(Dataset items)
######

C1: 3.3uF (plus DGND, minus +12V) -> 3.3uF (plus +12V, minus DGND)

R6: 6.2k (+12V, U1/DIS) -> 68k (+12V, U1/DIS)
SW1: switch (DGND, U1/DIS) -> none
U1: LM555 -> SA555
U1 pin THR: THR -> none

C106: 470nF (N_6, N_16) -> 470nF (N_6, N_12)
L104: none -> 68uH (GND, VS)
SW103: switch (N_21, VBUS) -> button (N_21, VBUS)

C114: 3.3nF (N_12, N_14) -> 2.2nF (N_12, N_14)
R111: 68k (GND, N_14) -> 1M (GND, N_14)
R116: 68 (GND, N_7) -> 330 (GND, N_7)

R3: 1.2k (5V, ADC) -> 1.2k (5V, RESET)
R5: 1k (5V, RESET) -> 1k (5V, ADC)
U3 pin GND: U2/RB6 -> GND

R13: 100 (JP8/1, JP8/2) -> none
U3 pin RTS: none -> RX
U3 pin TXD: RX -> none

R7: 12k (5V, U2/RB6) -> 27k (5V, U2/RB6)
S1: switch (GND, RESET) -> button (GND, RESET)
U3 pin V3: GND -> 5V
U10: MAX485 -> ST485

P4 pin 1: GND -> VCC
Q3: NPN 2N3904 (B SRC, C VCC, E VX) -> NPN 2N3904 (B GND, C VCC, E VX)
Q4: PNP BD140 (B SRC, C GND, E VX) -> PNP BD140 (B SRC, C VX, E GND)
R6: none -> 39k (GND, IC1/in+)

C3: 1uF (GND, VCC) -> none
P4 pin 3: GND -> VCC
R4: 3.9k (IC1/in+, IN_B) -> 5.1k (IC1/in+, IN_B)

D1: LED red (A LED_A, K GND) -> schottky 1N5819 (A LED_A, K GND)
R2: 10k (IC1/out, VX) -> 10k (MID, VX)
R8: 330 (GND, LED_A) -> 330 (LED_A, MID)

######

(PROBLEM REQUIREMENTS)
Every record above must be printed again exactly as it stands.

(SOLUTION TO THE PROBLEM)
C1: 3.3uF (plus DGND, minus +12V) -> 3.3uF (plus +12V, minus DGND)

R6: 6.2k (+12V, U1/DIS) -> 68k (+12V, U1/DIS)
SW1: switch (DGND, U1/DIS) -> none
U1: LM555 -> SA555
U1 pin THR: THR -> none

C106: 470nF (N_6, N_16) -> 470nF (N_6, N_12)
L104: none -> 68uH (GND, VS)
SW103: switch (N_21, VBUS) -> button (N_21, VBUS)

C114: 3.3nF (N_12, N_14) -> 2.2nF (N_12, N_14)
R111: 68k (GND, N_14) -> 1M (GND, N_14)
R116: 68 (GND, N_7) -> 330 (GND, N_7)

R3: 1.2k (5V, ADC) -> 1.2k (5V, RESET)
R5: 1k (5V, RESET) -> 1k (5V, ADC)
U3 pin GND: U2/RB6 -> GND

R13: 100 (JP8/1, JP8/2) -> none
U3 pin RTS: none -> RX
U3 pin TXD: RX -> none

R7: 12k (5V, U2/RB6) -> 27k (5V, U2/RB6)
S1: switch (GND, RESET) -> button (GND, RESET)
U3 pin V3: GND -> 5V
U10: MAX485 -> ST485

P4 pin 1: GND -> VCC
Q3: NPN 2N3904 (B SRC, C VCC, E VX) -> NPN 2N3904 (B GND, C VCC, E VX)
Q4: PNP BD140 (B SRC, C GND, E VX) -> PNP BD140 (B SRC, C VX, E GND)
R6: none -> 39k (GND, IC1/in+)

C3: 1uF (GND, VCC) -> none
P4 pin 3: GND -> VCC
R4: 3.9k (IC1/in+, IN_B) -> 5.1k (IC1/in+, IN_B)

D1: LED red (A LED_A, K GND) -> schottky 1N5819 (A LED_A, K GND)
R2: 10k (IC1/out, VX) -> 10k (MID, VX)
R8: 330 (GND, LED_A) -> 330 (LED_A, MID)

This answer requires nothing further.